» Exercise inputs:

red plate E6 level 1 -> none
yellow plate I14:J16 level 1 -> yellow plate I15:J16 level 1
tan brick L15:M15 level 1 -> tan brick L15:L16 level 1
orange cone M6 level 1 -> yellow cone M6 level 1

...

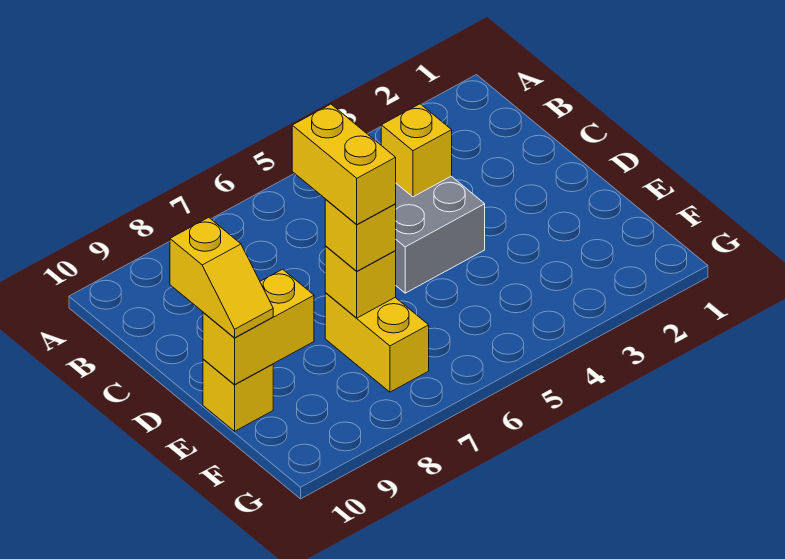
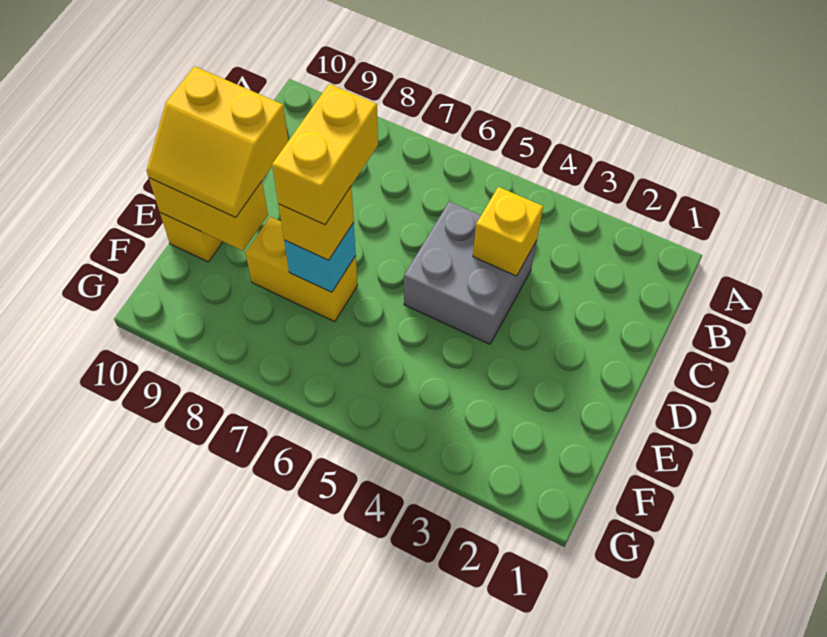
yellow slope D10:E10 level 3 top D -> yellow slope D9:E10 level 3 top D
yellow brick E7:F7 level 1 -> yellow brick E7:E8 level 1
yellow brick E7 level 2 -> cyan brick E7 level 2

* * *

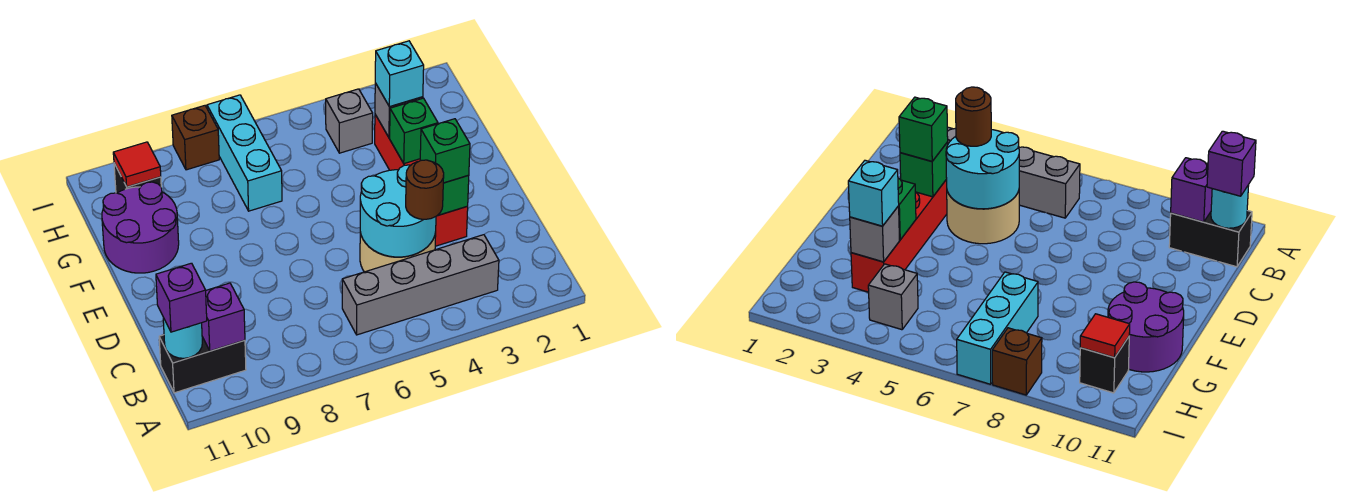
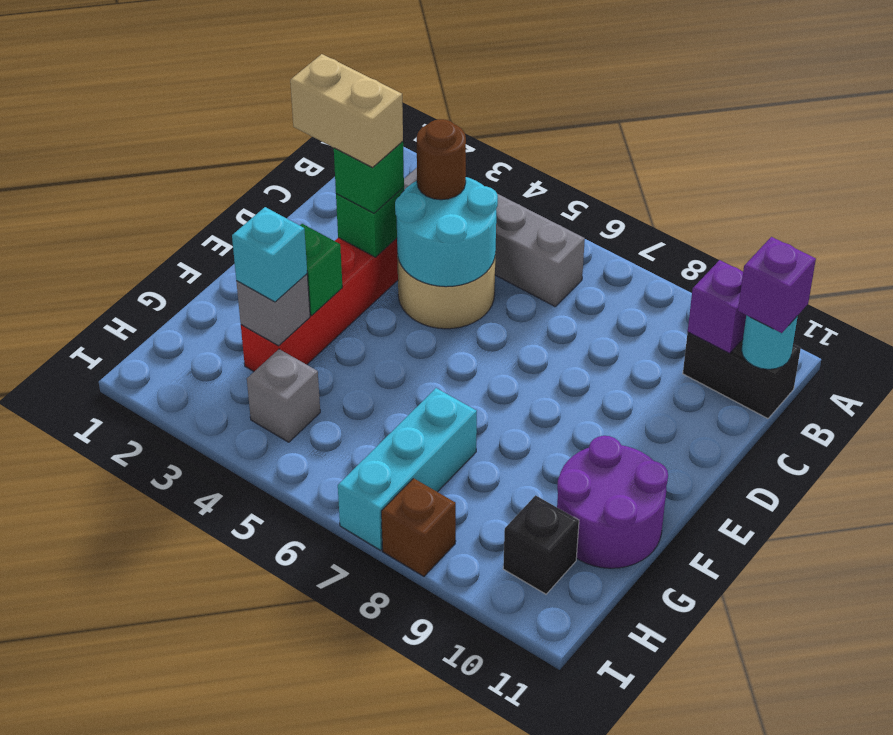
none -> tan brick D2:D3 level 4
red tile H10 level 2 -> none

» About this exercise:
Given the entries above, count how many lines include the word "none"; respond with the number only.

» Exercise result:
3